[[ THE DATA open ]]
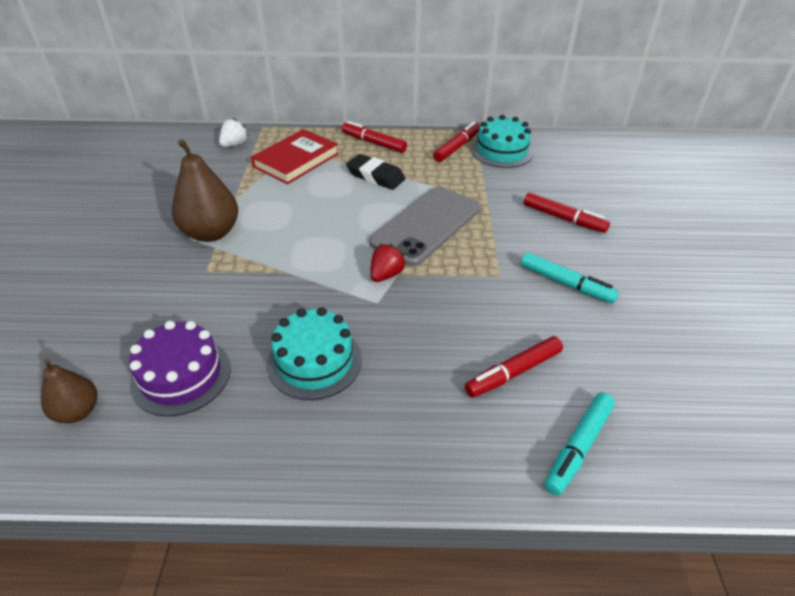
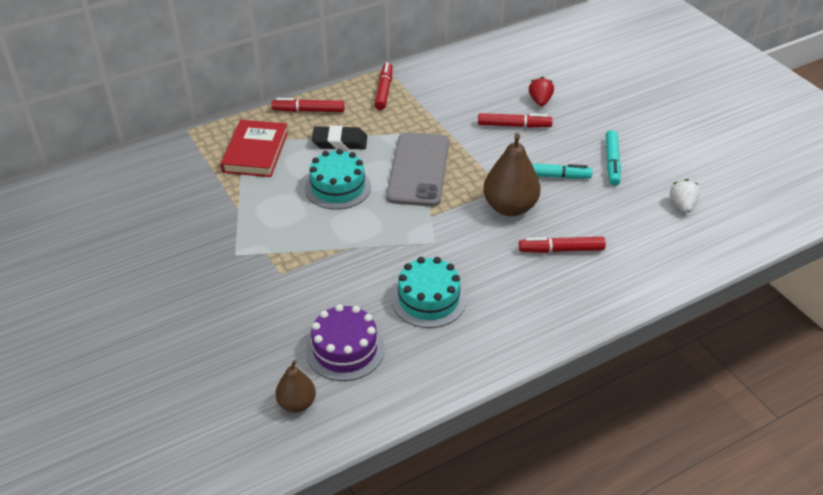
camera: 30 degrees left, 0 degrees up
(211, 233) = (250, 243): brown pear -> brown pear (509, 207)
(234, 145) = (180, 157): white strawberry -> white strawberry (682, 205)
(386, 275) = (423, 220): red strawberry -> red strawberry (540, 101)
(502, 151) = (423, 82): turquoise cake -> turquoise cake (338, 187)
(513, 372) = (561, 250): red marker -> red marker turned 60 degrees clockwise
(578, 447) = (628, 276): turquoise marker -> turquoise marker (612, 162)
[[ THE DATA closed ]]
TO DO => From the data, pick out every line that includes "strawberry".

SOLUTION BELOW =>
(234, 145) = (180, 157): white strawberry -> white strawberry (682, 205)
(386, 275) = (423, 220): red strawberry -> red strawberry (540, 101)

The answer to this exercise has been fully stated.